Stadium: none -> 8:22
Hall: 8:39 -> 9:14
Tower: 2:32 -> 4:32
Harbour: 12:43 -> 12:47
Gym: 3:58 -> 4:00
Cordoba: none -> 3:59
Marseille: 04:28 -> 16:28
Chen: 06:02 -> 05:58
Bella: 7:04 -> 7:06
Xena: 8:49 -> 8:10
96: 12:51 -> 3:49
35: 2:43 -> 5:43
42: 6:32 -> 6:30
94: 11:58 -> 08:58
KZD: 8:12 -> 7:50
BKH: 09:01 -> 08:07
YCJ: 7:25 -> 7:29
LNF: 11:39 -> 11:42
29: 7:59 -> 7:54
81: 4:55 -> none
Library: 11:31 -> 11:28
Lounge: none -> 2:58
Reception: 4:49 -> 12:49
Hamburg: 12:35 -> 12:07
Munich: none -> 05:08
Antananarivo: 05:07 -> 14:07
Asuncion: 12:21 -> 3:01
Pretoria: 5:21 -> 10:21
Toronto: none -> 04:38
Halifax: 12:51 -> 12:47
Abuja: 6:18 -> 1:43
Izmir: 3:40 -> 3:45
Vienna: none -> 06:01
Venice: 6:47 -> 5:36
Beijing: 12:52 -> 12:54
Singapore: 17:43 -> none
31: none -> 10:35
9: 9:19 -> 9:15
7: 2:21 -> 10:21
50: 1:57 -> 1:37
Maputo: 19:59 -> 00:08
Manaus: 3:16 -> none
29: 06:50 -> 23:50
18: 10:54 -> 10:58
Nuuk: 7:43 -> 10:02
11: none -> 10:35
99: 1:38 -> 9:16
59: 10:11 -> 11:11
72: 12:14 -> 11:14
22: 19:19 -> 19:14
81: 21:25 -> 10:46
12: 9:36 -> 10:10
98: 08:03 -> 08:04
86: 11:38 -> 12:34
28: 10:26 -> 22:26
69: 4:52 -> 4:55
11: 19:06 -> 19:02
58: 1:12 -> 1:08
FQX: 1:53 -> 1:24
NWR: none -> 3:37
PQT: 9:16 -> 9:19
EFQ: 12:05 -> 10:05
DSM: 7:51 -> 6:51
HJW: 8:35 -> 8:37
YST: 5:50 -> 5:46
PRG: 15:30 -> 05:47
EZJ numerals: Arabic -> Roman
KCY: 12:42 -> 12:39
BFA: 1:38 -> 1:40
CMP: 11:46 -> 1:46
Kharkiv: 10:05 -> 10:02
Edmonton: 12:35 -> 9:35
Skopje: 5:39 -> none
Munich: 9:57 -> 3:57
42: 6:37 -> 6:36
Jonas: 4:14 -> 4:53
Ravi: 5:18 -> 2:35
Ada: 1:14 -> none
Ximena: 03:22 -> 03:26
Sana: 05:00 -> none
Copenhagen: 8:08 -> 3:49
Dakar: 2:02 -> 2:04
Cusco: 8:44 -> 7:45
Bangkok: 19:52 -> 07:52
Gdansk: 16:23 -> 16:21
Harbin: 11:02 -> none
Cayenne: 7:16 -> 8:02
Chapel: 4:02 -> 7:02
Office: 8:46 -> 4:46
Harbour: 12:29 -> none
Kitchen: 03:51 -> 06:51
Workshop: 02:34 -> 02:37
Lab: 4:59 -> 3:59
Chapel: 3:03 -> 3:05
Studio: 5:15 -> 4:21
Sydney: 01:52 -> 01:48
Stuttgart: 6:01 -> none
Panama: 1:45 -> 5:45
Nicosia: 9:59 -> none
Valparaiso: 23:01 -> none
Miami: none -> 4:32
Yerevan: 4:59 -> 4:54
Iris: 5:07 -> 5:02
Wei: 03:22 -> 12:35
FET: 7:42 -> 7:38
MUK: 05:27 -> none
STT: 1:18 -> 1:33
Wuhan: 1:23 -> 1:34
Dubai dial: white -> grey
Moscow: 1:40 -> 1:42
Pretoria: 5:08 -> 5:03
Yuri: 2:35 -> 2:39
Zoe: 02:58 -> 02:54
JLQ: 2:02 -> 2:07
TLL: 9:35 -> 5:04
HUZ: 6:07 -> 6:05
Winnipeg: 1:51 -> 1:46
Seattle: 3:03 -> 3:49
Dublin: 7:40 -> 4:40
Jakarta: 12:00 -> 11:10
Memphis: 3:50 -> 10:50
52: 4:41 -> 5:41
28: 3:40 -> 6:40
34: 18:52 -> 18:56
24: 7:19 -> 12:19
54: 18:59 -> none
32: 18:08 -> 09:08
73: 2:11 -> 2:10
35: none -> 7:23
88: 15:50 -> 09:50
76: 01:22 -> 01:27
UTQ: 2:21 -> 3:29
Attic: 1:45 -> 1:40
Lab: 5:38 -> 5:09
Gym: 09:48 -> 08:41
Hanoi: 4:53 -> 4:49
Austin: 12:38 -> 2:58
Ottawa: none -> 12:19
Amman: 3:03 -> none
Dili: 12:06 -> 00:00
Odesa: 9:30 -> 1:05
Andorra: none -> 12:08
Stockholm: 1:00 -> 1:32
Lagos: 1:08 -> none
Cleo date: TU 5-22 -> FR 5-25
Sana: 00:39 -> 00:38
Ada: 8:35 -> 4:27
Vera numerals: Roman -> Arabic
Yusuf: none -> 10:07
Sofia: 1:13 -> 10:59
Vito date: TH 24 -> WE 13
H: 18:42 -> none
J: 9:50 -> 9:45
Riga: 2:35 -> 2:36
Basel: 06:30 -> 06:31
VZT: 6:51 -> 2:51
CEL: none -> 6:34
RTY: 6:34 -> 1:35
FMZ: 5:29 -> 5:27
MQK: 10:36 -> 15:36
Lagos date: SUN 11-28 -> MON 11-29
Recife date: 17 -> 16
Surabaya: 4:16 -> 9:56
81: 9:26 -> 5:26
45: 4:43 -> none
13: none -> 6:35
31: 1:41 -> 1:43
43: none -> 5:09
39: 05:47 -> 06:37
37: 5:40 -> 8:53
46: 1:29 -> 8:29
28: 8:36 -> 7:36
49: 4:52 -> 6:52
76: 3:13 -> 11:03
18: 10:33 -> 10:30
──────
> [FAÇA ISTO]: Atualize a listagem inteira trocando "Chapel" por "Capela" em todas as linhas onde aparecer, sem alterar mais nada.

> [EM RESPOSTA]:
Stadium: none -> 8:22
Hall: 8:39 -> 9:14
Tower: 2:32 -> 4:32
Harbour: 12:43 -> 12:47
Gym: 3:58 -> 4:00
Cordoba: none -> 3:59
Marseille: 04:28 -> 16:28
Chen: 06:02 -> 05:58
Bella: 7:04 -> 7:06
Xena: 8:49 -> 8:10
96: 12:51 -> 3:49
35: 2:43 -> 5:43
42: 6:32 -> 6:30
94: 11:58 -> 08:58
KZD: 8:12 -> 7:50
BKH: 09:01 -> 08:07
YCJ: 7:25 -> 7:29
LNF: 11:39 -> 11:42
29: 7:59 -> 7:54
81: 4:55 -> none
Library: 11:31 -> 11:28
Lounge: none -> 2:58
Reception: 4:49 -> 12:49
Hamburg: 12:35 -> 12:07
Munich: none -> 05:08
Antananarivo: 05:07 -> 14:07
Asuncion: 12:21 -> 3:01
Pretoria: 5:21 -> 10:21
Toronto: none -> 04:38
Halifax: 12:51 -> 12:47
Abuja: 6:18 -> 1:43
Izmir: 3:40 -> 3:45
Vienna: none -> 06:01
Venice: 6:47 -> 5:36
Beijing: 12:52 -> 12:54
Singapore: 17:43 -> none
31: none -> 10:35
9: 9:19 -> 9:15
7: 2:21 -> 10:21
50: 1:57 -> 1:37
Maputo: 19:59 -> 00:08
Manaus: 3:16 -> none
29: 06:50 -> 23:50
18: 10:54 -> 10:58
Nuuk: 7:43 -> 10:02
11: none -> 10:35
99: 1:38 -> 9:16
59: 10:11 -> 11:11
72: 12:14 -> 11:14
22: 19:19 -> 19:14
81: 21:25 -> 10:46
12: 9:36 -> 10:10
98: 08:03 -> 08:04
86: 11:38 -> 12:34
28: 10:26 -> 22:26
69: 4:52 -> 4:55
11: 19:06 -> 19:02
58: 1:12 -> 1:08
FQX: 1:53 -> 1:24
NWR: none -> 3:37
PQT: 9:16 -> 9:19
EFQ: 12:05 -> 10:05
DSM: 7:51 -> 6:51
HJW: 8:35 -> 8:37
YST: 5:50 -> 5:46
PRG: 15:30 -> 05:47
EZJ numerals: Arabic -> Roman
KCY: 12:42 -> 12:39
BFA: 1:38 -> 1:40
CMP: 11:46 -> 1:46
Kharkiv: 10:05 -> 10:02
Edmonton: 12:35 -> 9:35
Skopje: 5:39 -> none
Munich: 9:57 -> 3:57
42: 6:37 -> 6:36
Jonas: 4:14 -> 4:53
Ravi: 5:18 -> 2:35
Ada: 1:14 -> none
Ximena: 03:22 -> 03:26
Sana: 05:00 -> none
Copenhagen: 8:08 -> 3:49
Dakar: 2:02 -> 2:04
Cusco: 8:44 -> 7:45
Bangkok: 19:52 -> 07:52
Gdansk: 16:23 -> 16:21
Harbin: 11:02 -> none
Cayenne: 7:16 -> 8:02
Capela: 4:02 -> 7:02
Office: 8:46 -> 4:46
Harbour: 12:29 -> none
Kitchen: 03:51 -> 06:51
Workshop: 02:34 -> 02:37
Lab: 4:59 -> 3:59
Capela: 3:03 -> 3:05
Studio: 5:15 -> 4:21
Sydney: 01:52 -> 01:48
Stuttgart: 6:01 -> none
Panama: 1:45 -> 5:45
Nicosia: 9:59 -> none
Valparaiso: 23:01 -> none
Miami: none -> 4:32
Yerevan: 4:59 -> 4:54
Iris: 5:07 -> 5:02
Wei: 03:22 -> 12:35
FET: 7:42 -> 7:38
MUK: 05:27 -> none
STT: 1:18 -> 1:33
Wuhan: 1:23 -> 1:34
Dubai dial: white -> grey
Moscow: 1:40 -> 1:42
Pretoria: 5:08 -> 5:03
Yuri: 2:35 -> 2:39
Zoe: 02:58 -> 02:54
JLQ: 2:02 -> 2:07
TLL: 9:35 -> 5:04
HUZ: 6:07 -> 6:05
Winnipeg: 1:51 -> 1:46
Seattle: 3:03 -> 3:49
Dublin: 7:40 -> 4:40
Jakarta: 12:00 -> 11:10
Memphis: 3:50 -> 10:50
52: 4:41 -> 5:41
28: 3:40 -> 6:40
34: 18:52 -> 18:56
24: 7:19 -> 12:19
54: 18:59 -> none
32: 18:08 -> 09:08
73: 2:11 -> 2:10
35: none -> 7:23
88: 15:50 -> 09:50
76: 01:22 -> 01:27
UTQ: 2:21 -> 3:29
Attic: 1:45 -> 1:40
Lab: 5:38 -> 5:09
Gym: 09:48 -> 08:41
Hanoi: 4:53 -> 4:49
Austin: 12:38 -> 2:58
Ottawa: none -> 12:19
Amman: 3:03 -> none
Dili: 12:06 -> 00:00
Odesa: 9:30 -> 1:05
Andorra: none -> 12:08
Stockholm: 1:00 -> 1:32
Lagos: 1:08 -> none
Cleo date: TU 5-22 -> FR 5-25
Sana: 00:39 -> 00:38
Ada: 8:35 -> 4:27
Vera numerals: Roman -> Arabic
Yusuf: none -> 10:07
Sofia: 1:13 -> 10:59
Vito date: TH 24 -> WE 13
H: 18:42 -> none
J: 9:50 -> 9:45
Riga: 2:35 -> 2:36
Basel: 06:30 -> 06:31
VZT: 6:51 -> 2:51
CEL: none -> 6:34
RTY: 6:34 -> 1:35
FMZ: 5:29 -> 5:27
MQK: 10:36 -> 15:36
Lagos date: SUN 11-28 -> MON 11-29
Recife date: 17 -> 16
Surabaya: 4:16 -> 9:56
81: 9:26 -> 5:26
45: 4:43 -> none
13: none -> 6:35
31: 1:41 -> 1:43
43: none -> 5:09
39: 05:47 -> 06:37
37: 5:40 -> 8:53
46: 1:29 -> 8:29
28: 8:36 -> 7:36
49: 4:52 -> 6:52
76: 3:13 -> 11:03
18: 10:33 -> 10:30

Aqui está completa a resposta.